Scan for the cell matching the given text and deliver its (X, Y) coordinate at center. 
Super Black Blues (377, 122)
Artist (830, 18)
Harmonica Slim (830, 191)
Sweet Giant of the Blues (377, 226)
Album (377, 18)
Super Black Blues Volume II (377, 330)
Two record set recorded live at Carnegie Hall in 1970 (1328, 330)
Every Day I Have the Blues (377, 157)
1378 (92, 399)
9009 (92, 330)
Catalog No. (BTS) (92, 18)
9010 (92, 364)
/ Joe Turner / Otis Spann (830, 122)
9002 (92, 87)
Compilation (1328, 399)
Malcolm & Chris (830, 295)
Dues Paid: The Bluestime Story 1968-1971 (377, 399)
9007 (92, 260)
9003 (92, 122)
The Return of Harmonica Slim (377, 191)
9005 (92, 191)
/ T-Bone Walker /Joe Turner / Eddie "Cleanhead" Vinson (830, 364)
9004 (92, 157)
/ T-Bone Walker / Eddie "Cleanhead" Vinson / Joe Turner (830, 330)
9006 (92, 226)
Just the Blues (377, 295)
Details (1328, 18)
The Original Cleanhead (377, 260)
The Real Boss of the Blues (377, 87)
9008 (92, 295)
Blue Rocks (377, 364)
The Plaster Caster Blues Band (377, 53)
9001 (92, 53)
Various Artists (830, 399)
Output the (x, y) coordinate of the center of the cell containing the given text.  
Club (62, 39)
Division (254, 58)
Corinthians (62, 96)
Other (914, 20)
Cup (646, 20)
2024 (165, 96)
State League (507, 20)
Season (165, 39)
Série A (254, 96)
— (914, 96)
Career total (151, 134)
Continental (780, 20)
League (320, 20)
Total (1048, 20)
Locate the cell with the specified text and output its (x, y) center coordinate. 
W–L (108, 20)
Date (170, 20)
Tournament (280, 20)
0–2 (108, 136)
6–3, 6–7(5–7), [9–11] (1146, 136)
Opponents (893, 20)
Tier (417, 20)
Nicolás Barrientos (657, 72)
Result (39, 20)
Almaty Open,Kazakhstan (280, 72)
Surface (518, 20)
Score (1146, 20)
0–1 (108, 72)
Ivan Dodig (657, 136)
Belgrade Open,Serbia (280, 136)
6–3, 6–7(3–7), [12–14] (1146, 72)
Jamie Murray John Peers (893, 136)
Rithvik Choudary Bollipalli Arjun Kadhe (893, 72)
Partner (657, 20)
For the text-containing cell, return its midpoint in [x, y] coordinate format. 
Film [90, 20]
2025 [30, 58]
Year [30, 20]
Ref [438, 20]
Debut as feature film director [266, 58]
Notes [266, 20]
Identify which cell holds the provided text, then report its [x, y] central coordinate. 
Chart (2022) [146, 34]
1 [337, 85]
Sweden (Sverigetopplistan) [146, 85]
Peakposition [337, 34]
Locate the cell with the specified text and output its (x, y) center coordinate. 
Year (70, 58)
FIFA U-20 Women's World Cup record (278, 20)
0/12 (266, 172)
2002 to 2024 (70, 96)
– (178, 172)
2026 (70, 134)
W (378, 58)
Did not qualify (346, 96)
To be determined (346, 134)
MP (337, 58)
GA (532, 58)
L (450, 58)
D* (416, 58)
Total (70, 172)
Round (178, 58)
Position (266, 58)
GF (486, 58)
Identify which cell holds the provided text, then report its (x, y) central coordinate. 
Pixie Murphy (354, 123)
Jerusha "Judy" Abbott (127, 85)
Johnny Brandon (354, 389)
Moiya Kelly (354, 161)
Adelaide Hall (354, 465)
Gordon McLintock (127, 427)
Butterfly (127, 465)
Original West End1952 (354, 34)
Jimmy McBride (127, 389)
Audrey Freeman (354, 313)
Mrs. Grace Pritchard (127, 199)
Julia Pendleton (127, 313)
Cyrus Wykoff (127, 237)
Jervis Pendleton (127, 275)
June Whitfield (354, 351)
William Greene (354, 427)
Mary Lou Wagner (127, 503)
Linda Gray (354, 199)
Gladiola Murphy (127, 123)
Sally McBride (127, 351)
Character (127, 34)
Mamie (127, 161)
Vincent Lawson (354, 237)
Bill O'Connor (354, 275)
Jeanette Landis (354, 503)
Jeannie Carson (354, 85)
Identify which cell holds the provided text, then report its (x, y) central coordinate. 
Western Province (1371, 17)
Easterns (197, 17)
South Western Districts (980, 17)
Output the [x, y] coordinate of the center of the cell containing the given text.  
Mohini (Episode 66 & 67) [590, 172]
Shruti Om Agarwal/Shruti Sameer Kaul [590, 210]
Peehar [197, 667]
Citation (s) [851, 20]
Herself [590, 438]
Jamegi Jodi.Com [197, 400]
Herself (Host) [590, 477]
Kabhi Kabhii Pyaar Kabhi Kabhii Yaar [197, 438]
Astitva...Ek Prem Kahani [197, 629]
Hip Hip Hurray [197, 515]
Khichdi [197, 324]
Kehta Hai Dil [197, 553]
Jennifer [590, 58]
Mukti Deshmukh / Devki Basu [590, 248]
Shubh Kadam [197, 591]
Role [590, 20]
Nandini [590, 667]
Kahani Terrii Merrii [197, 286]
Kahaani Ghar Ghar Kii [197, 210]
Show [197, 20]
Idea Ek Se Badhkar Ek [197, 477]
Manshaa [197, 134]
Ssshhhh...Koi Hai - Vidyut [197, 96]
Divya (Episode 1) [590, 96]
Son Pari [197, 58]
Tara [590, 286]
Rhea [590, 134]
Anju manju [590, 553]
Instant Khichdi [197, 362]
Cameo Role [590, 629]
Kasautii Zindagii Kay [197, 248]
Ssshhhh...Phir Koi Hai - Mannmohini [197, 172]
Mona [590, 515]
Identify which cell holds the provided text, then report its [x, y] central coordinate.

(Your goal) Please rewrite all of the lines above, swapping "Belgrade Open" for "Serbia Open" and leaving everything else unchanged.

(Answer to this exercise)
Scan for the cell matching the given text and deliver its (X, Y) coordinate at center. 
Super Black Blues (377, 122)
Artist (830, 18)
Harmonica Slim (830, 191)
Sweet Giant of the Blues (377, 226)
Album (377, 18)
Super Black Blues Volume II (377, 330)
Two record set recorded live at Carnegie Hall in 1970 (1328, 330)
Every Day I Have the Blues (377, 157)
1378 (92, 399)
9009 (92, 330)
Catalog No. (BTS) (92, 18)
9010 (92, 364)
/ Joe Turner / Otis Spann (830, 122)
9002 (92, 87)
Compilation (1328, 399)
Malcolm & Chris (830, 295)
Dues Paid: The Bluestime Story 1968-1971 (377, 399)
9007 (92, 260)
9003 (92, 122)
The Return of Harmonica Slim (377, 191)
9005 (92, 191)
/ T-Bone Walker /Joe Turner / Eddie "Cleanhead" Vinson (830, 364)
9004 (92, 157)
/ T-Bone Walker / Eddie "Cleanhead" Vinson / Joe Turner (830, 330)
9006 (92, 226)
Just the Blues (377, 295)
Details (1328, 18)
The Original Cleanhead (377, 260)
The Real Boss of the Blues (377, 87)
9008 (92, 295)
Blue Rocks (377, 364)
The Plaster Caster Blues Band (377, 53)
9001 (92, 53)
Various Artists (830, 399)
Output the (x, y) coordinate of the center of the cell containing the given text.  
Club (62, 39)
Division (254, 58)
Corinthians (62, 96)
Other (914, 20)
Cup (646, 20)
2024 (165, 96)
State League (507, 20)
Season (165, 39)
Série A (254, 96)
— (914, 96)
Career total (151, 134)
Continental (780, 20)
League (320, 20)
Total (1048, 20)
Locate the cell with the specified text and output its (x, y) center coordinate. 
W–L (108, 20)
Date (170, 20)
Tournament (280, 20)
0–2 (108, 136)
6–3, 6–7(5–7), [9–11] (1146, 136)
Opponents (893, 20)
Tier (417, 20)
Nicolás Barrientos (657, 72)
Result (39, 20)
Almaty Open,Kazakhstan (280, 72)
Surface (518, 20)
Score (1146, 20)
0–1 (108, 72)
Ivan Dodig (657, 136)
Serbia Open,Serbia (280, 136)
6–3, 6–7(3–7), [12–14] (1146, 72)
Jamie Murray John Peers (893, 136)
Rithvik Choudary Bollipalli Arjun Kadhe (893, 72)
Partner (657, 20)
For the text-containing cell, return its midpoint in [x, y] coordinate format. 
Film [90, 20]
2025 [30, 58]
Year [30, 20]
Ref [438, 20]
Debut as feature film director [266, 58]
Notes [266, 20]
Identify which cell holds the provided text, then report its [x, y] central coordinate. 
Chart (2022) [146, 34]
1 [337, 85]
Sweden (Sverigetopplistan) [146, 85]
Peakposition [337, 34]
Locate the cell with the specified text and output its (x, y) center coordinate. 
Year (70, 58)
FIFA U-20 Women's World Cup record (278, 20)
0/12 (266, 172)
2002 to 2024 (70, 96)
– (178, 172)
2026 (70, 134)
W (378, 58)
Did not qualify (346, 96)
To be determined (346, 134)
MP (337, 58)
GA (532, 58)
L (450, 58)
D* (416, 58)
Total (70, 172)
Round (178, 58)
Position (266, 58)
GF (486, 58)
Identify which cell holds the provided text, then report its (x, y) central coordinate. 
Pixie Murphy (354, 123)
Jerusha "Judy" Abbott (127, 85)
Johnny Brandon (354, 389)
Moiya Kelly (354, 161)
Adelaide Hall (354, 465)
Gordon McLintock (127, 427)
Butterfly (127, 465)
Original West End1952 (354, 34)
Jimmy McBride (127, 389)
Audrey Freeman (354, 313)
Mrs. Grace Pritchard (127, 199)
Julia Pendleton (127, 313)
Cyrus Wykoff (127, 237)
Jervis Pendleton (127, 275)
June Whitfield (354, 351)
William Greene (354, 427)
Mary Lou Wagner (127, 503)
Linda Gray (354, 199)
Gladiola Murphy (127, 123)
Sally McBride (127, 351)
Character (127, 34)
Mamie (127, 161)
Vincent Lawson (354, 237)
Bill O'Connor (354, 275)
Jeanette Landis (354, 503)
Jeannie Carson (354, 85)
Identify which cell holds the provided text, then report its (x, y) central coordinate. 
Western Province (1371, 17)
Easterns (197, 17)
South Western Districts (980, 17)
Output the [x, y] coordinate of the center of the cell containing the given text.  
Mohini (Episode 66 & 67) [590, 172]
Shruti Om Agarwal/Shruti Sameer Kaul [590, 210]
Peehar [197, 667]
Citation (s) [851, 20]
Herself [590, 438]
Jamegi Jodi.Com [197, 400]
Herself (Host) [590, 477]
Kabhi Kabhii Pyaar Kabhi Kabhii Yaar [197, 438]
Astitva...Ek Prem Kahani [197, 629]
Hip Hip Hurray [197, 515]
Khichdi [197, 324]
Kehta Hai Dil [197, 553]
Jennifer [590, 58]
Mukti Deshmukh / Devki Basu [590, 248]
Shubh Kadam [197, 591]
Role [590, 20]
Nandini [590, 667]
Kahani Terrii Merrii [197, 286]
Kahaani Ghar Ghar Kii [197, 210]
Show [197, 20]
Idea Ek Se Badhkar Ek [197, 477]
Manshaa [197, 134]
Ssshhhh...Koi Hai - Vidyut [197, 96]
Divya (Episode 1) [590, 96]
Son Pari [197, 58]
Tara [590, 286]
Rhea [590, 134]
Anju manju [590, 553]
Instant Khichdi [197, 362]
Cameo Role [590, 629]
Kasautii Zindagii Kay [197, 248]
Ssshhhh...Phir Koi Hai - Mannmohini [197, 172]
Mona [590, 515]
Identify which cell holds the provided text, then report its [x, y] central coordinate.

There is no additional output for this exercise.